**Your objective**: Show the lines below where "brick" occurs.

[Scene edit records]

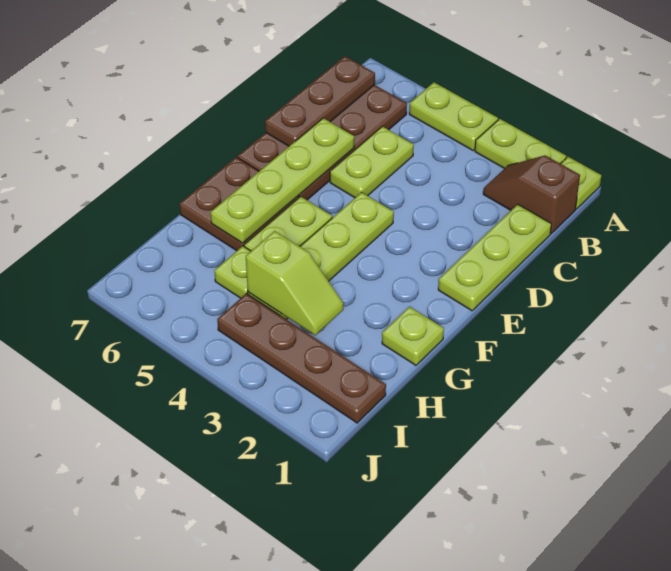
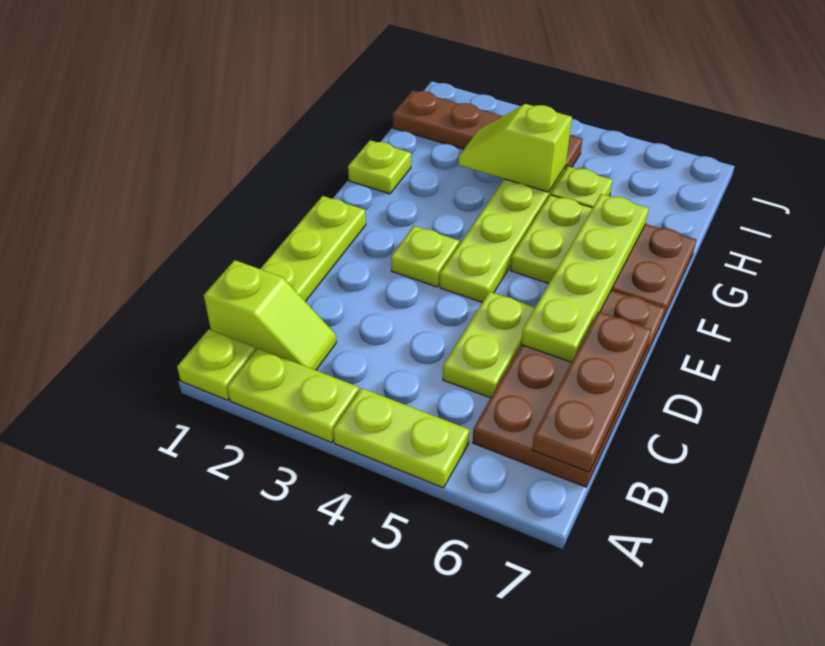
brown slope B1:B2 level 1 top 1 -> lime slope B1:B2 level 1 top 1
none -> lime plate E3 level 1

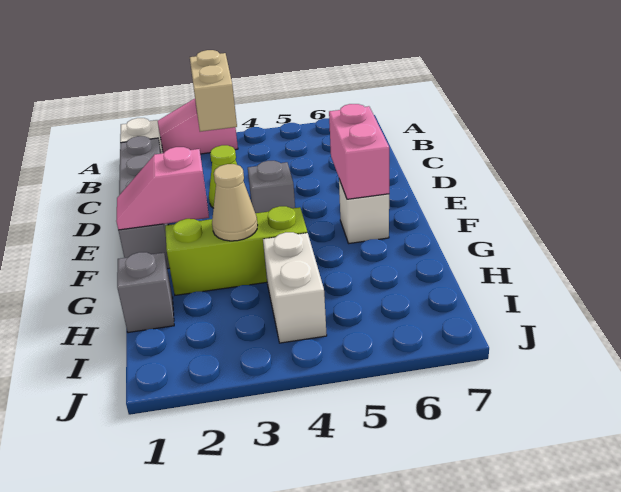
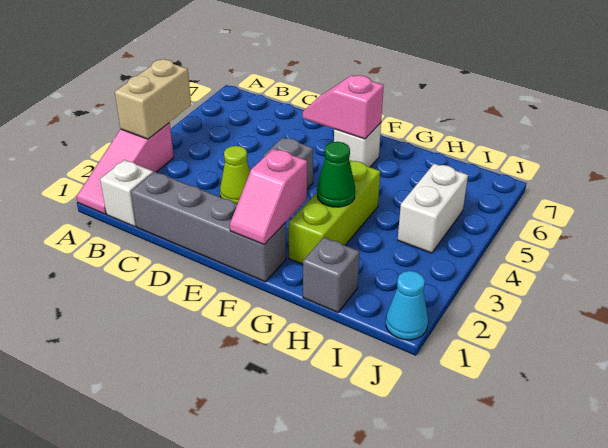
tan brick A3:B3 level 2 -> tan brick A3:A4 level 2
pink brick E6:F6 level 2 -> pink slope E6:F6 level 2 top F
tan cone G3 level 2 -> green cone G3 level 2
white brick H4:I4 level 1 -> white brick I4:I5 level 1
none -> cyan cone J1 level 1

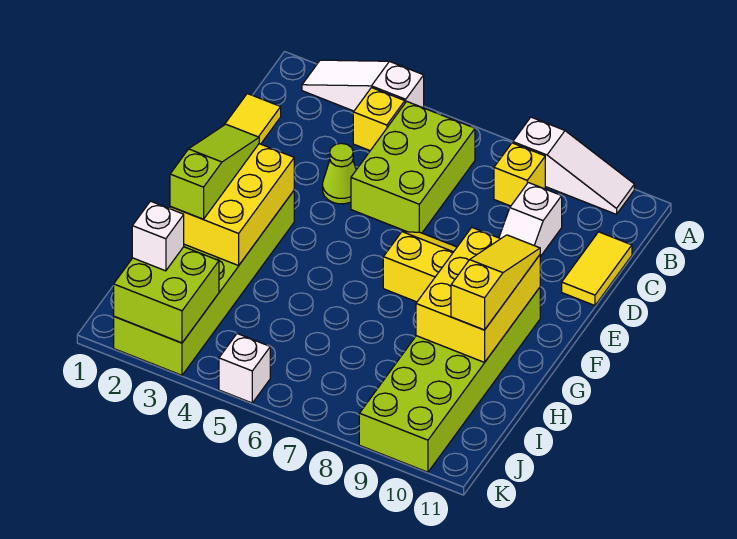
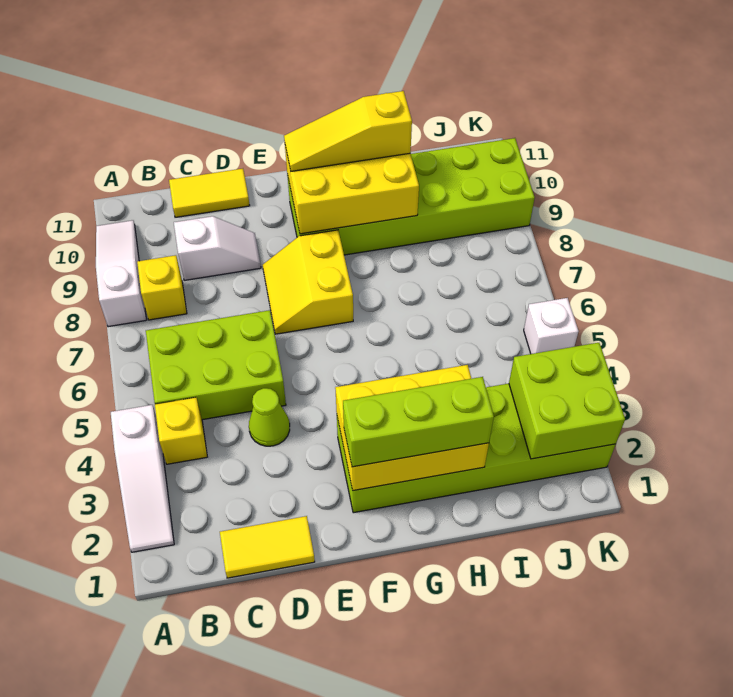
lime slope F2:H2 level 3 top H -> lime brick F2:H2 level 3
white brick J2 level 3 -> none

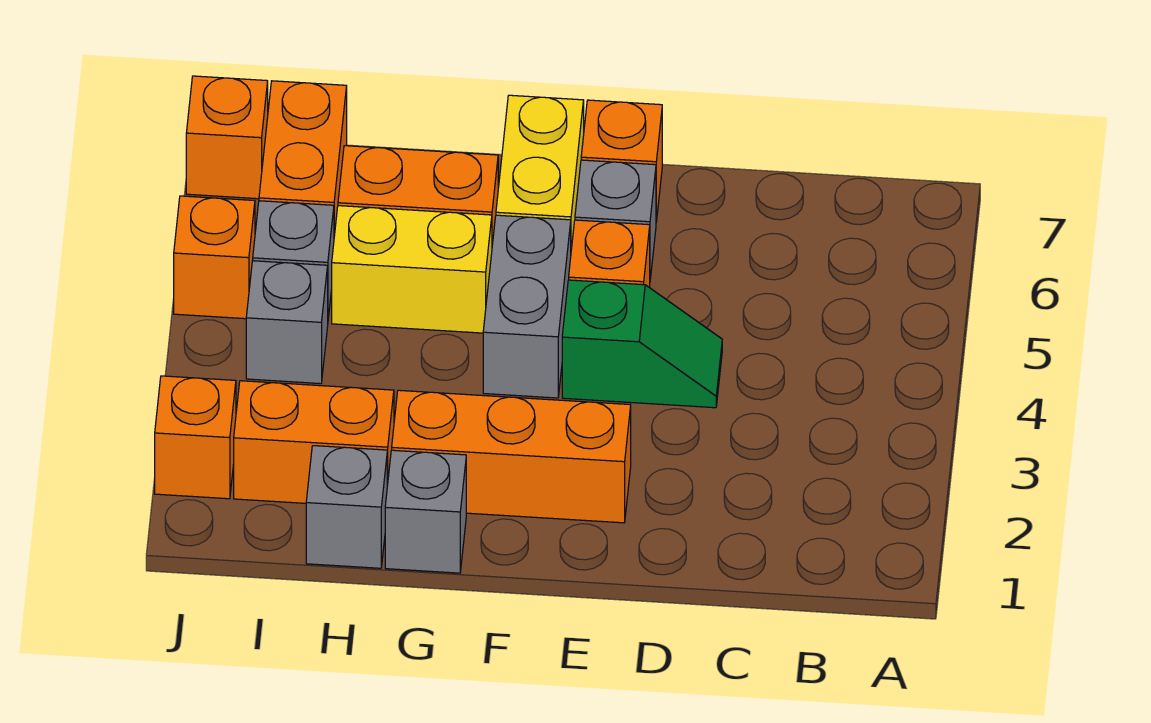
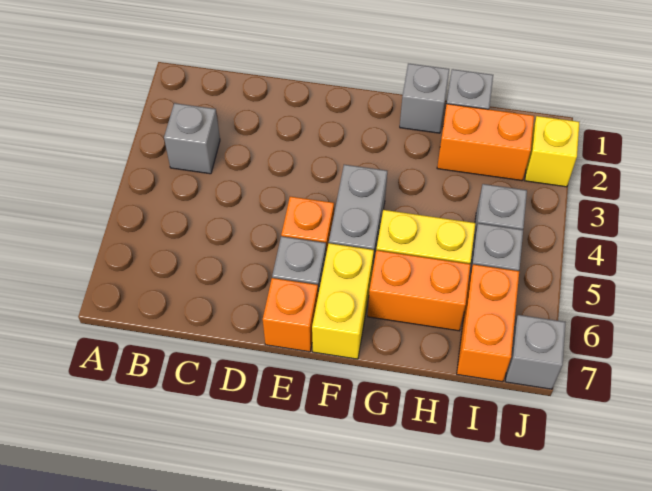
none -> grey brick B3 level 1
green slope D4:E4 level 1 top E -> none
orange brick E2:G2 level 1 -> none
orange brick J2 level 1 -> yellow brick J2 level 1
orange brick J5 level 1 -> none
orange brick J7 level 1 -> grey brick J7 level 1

**Written solution**:
tan brick A3:B3 level 2 -> tan brick A3:A4 level 2
pink brick E6:F6 level 2 -> pink slope E6:F6 level 2 top F
white brick H4:I4 level 1 -> white brick I4:I5 level 1
lime slope F2:H2 level 3 top H -> lime brick F2:H2 level 3
white brick J2 level 3 -> none
none -> grey brick B3 level 1
orange brick E2:G2 level 1 -> none
orange brick J2 level 1 -> yellow brick J2 level 1
orange brick J5 level 1 -> none
orange brick J7 level 1 -> grey brick J7 level 1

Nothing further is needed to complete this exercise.